* EXTRACTED MATERIAL:

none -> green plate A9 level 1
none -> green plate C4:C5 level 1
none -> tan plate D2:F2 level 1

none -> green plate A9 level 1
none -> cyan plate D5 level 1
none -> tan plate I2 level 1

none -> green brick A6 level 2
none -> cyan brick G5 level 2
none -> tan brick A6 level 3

* * *

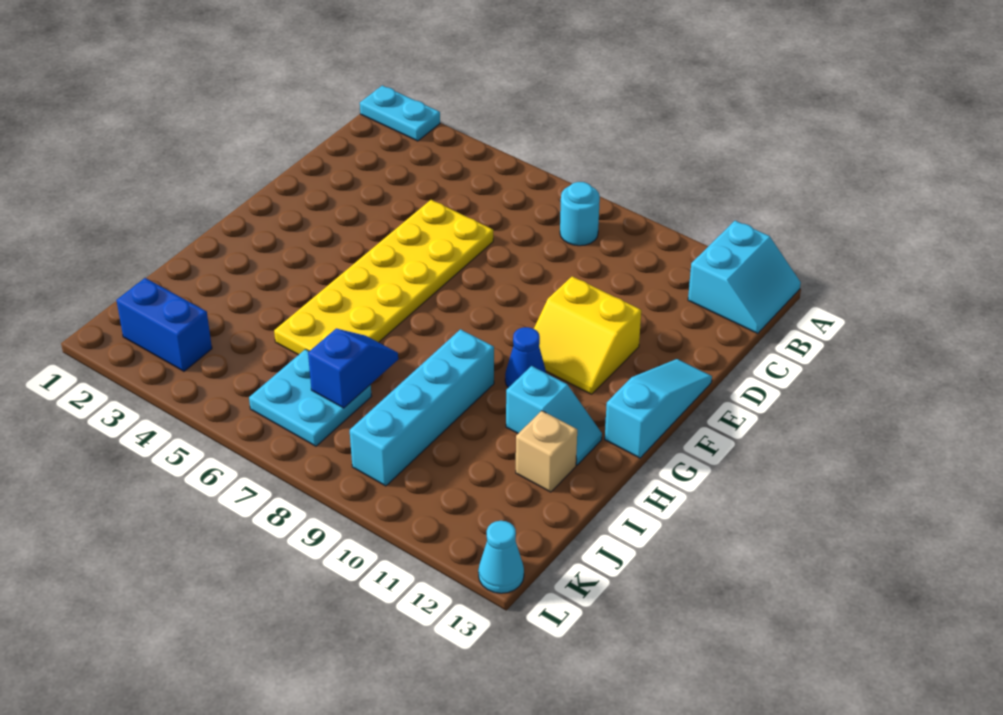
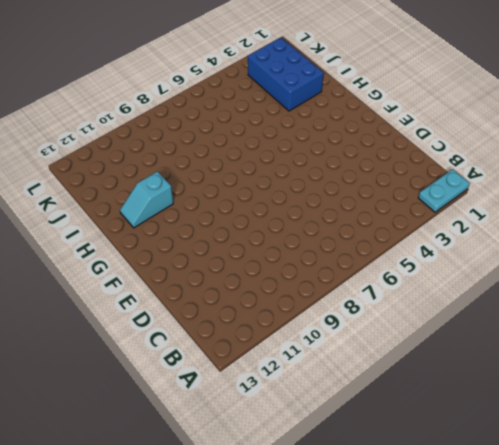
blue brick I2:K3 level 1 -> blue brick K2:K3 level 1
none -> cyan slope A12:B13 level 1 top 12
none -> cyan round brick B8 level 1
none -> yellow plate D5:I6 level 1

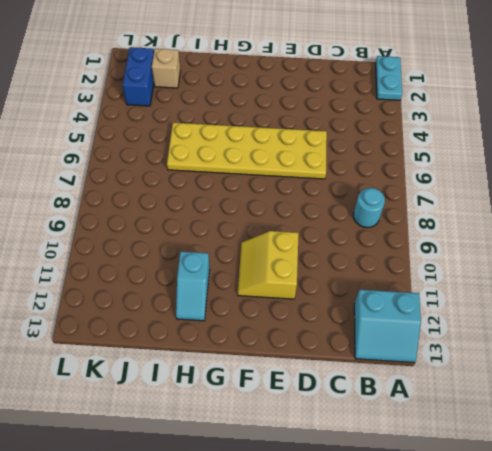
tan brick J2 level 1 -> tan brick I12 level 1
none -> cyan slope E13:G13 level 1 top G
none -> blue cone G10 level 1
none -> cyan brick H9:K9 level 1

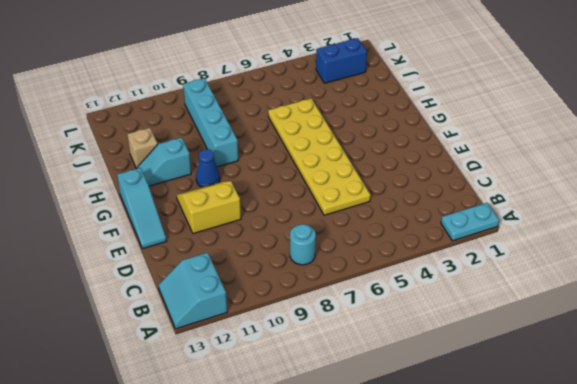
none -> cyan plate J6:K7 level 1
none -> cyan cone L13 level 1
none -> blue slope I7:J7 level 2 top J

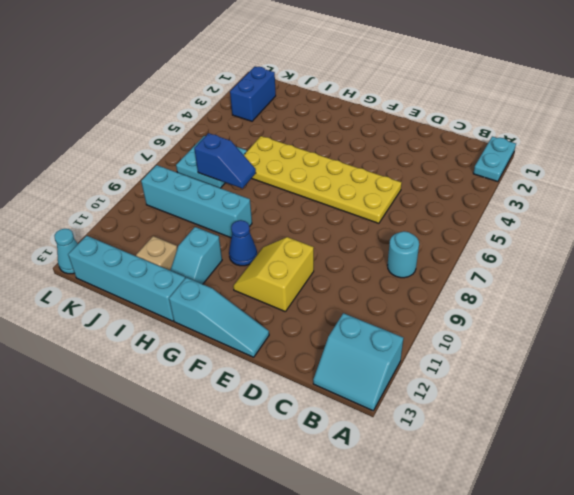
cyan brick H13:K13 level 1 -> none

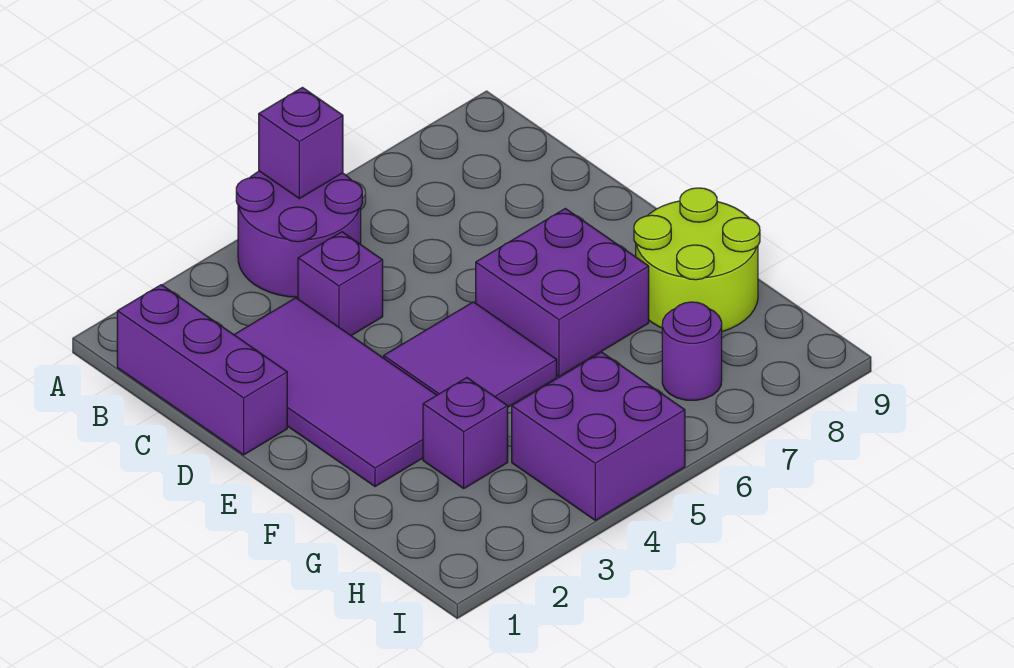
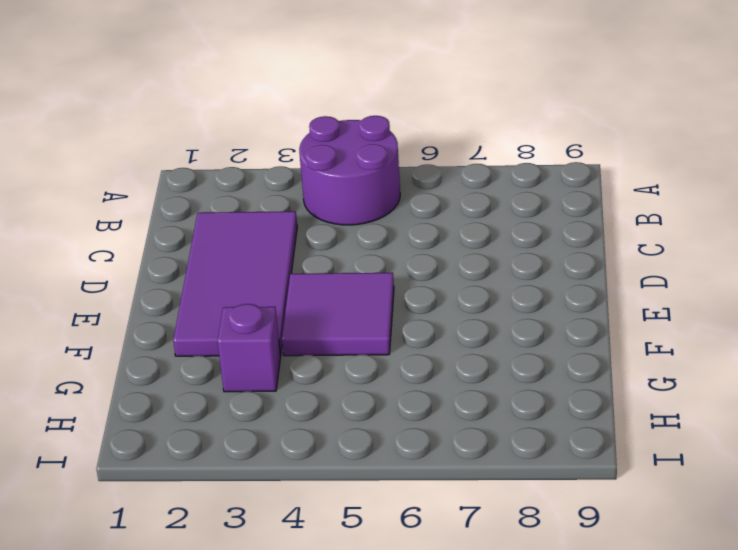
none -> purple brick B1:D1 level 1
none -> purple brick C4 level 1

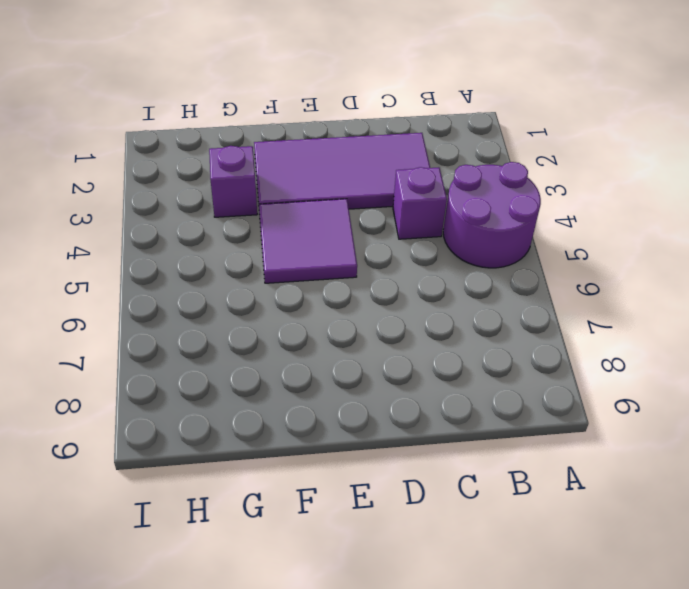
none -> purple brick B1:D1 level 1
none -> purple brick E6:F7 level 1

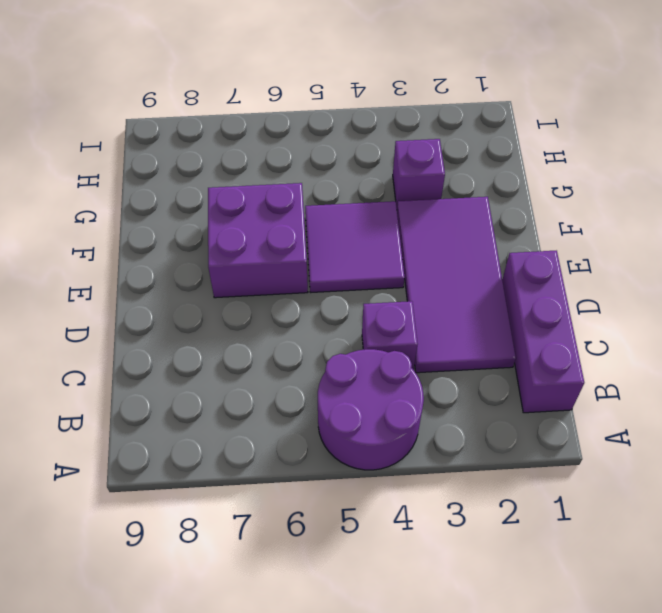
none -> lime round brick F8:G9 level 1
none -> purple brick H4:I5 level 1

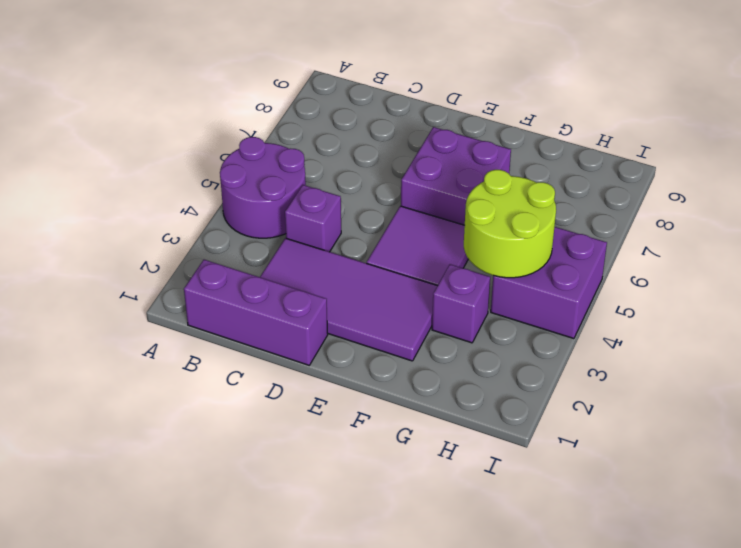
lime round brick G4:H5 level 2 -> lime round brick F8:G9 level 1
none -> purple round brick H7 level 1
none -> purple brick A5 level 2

* TASK:
Which part of the entries opens with the line containing "none -> purple brick C4 level 1" and closes with the line containing "none -> purple brick A5 level 2"? Output that part exactly, ends included, pictures excluded.

* ANSWER SPACE:
none -> purple brick C4 level 1

none -> purple brick B1:D1 level 1
none -> purple brick E6:F7 level 1

none -> lime round brick F8:G9 level 1
none -> purple brick H4:I5 level 1

lime round brick G4:H5 level 2 -> lime round brick F8:G9 level 1
none -> purple round brick H7 level 1
none -> purple brick A5 level 2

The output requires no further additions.